[[ Supplied records, beginning ]]

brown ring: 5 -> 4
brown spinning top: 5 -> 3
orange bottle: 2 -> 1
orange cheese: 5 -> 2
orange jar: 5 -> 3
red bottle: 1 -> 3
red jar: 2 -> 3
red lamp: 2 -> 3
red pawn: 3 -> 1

[[ Supplied records, end ]]
[[ Supplied records, beginning ]]

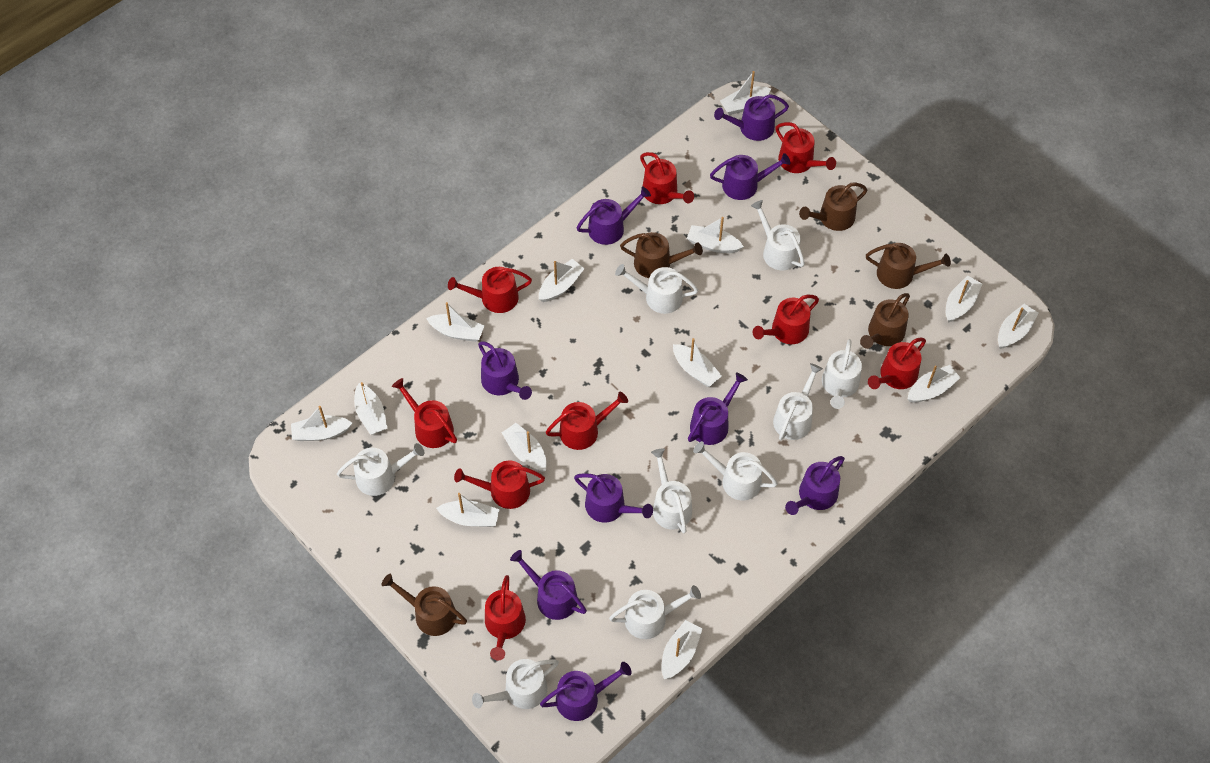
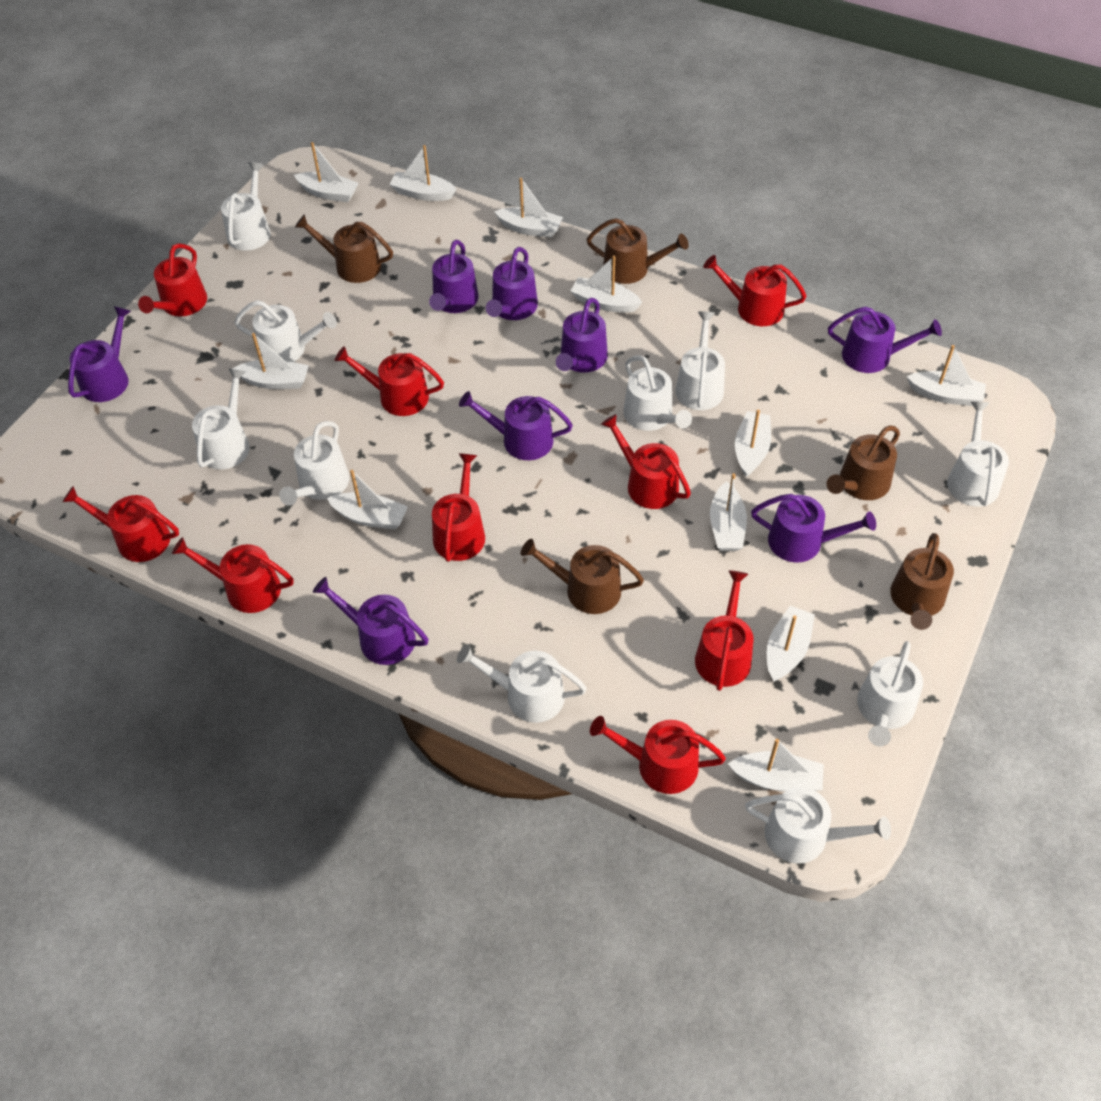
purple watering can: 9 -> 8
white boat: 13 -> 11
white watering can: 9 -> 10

[[ Supplied records, end ]]

◆ Try it
Reproduce every line in the data that has the word "orange" in it.

◆ Exercise output
orange bottle: 2 -> 1
orange cheese: 5 -> 2
orange jar: 5 -> 3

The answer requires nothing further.